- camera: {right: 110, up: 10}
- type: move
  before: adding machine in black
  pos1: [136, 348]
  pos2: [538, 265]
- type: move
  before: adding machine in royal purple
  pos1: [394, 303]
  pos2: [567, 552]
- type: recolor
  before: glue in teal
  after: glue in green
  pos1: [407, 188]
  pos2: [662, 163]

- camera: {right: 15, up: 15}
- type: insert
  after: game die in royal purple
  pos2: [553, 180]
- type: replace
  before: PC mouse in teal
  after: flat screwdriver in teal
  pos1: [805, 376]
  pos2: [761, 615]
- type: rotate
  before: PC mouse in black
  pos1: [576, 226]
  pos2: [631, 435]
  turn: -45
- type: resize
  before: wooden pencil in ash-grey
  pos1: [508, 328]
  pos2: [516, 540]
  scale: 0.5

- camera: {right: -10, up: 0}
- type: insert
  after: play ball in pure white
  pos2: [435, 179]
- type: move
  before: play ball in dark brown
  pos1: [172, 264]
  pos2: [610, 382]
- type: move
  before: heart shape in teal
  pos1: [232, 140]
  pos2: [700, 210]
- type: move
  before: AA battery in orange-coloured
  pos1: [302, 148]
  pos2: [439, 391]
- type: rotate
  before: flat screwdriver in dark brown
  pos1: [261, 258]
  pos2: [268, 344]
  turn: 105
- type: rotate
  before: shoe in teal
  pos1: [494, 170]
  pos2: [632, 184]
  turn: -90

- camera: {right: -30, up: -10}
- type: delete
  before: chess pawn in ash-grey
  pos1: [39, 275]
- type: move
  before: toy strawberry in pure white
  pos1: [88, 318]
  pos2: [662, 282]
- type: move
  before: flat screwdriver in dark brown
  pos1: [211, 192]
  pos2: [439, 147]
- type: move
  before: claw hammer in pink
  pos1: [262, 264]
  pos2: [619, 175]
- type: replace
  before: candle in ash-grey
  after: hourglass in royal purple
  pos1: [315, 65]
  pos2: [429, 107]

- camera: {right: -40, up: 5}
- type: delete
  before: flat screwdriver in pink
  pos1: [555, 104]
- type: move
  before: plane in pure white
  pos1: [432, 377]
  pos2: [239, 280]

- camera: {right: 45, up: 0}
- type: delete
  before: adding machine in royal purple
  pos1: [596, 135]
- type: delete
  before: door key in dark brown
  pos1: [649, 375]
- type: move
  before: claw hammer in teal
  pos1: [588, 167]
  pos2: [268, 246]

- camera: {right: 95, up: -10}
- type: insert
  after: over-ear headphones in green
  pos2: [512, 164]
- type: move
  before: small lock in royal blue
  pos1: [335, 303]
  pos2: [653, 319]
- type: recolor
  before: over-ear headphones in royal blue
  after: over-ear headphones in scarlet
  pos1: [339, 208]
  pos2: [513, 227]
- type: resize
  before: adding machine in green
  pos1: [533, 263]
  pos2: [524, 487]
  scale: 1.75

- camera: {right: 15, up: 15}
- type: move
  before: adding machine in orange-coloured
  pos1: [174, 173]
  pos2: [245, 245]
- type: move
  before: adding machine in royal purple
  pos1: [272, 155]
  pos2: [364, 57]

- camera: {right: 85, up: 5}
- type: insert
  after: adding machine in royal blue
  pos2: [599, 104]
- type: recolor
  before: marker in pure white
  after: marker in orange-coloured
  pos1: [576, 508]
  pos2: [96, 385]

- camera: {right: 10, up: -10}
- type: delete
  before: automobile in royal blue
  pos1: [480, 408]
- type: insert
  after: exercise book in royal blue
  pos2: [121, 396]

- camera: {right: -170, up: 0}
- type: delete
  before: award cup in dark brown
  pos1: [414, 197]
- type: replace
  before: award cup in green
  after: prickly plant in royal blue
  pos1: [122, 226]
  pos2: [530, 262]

_Try it:_
At the line containing "pos1: [480, 408]", start transcribing exactly, and continue through the last line of the listing. Stop there and add nothing.

_Solution to this exercise:_
  pos1: [480, 408]
- type: insert
  after: exercise book in royal blue
  pos2: [121, 396]

- camera: {right: -170, up: 0}
- type: delete
  before: award cup in dark brown
  pos1: [414, 197]
- type: replace
  before: award cup in green
  after: prickly plant in royal blue
  pos1: [122, 226]
  pos2: [530, 262]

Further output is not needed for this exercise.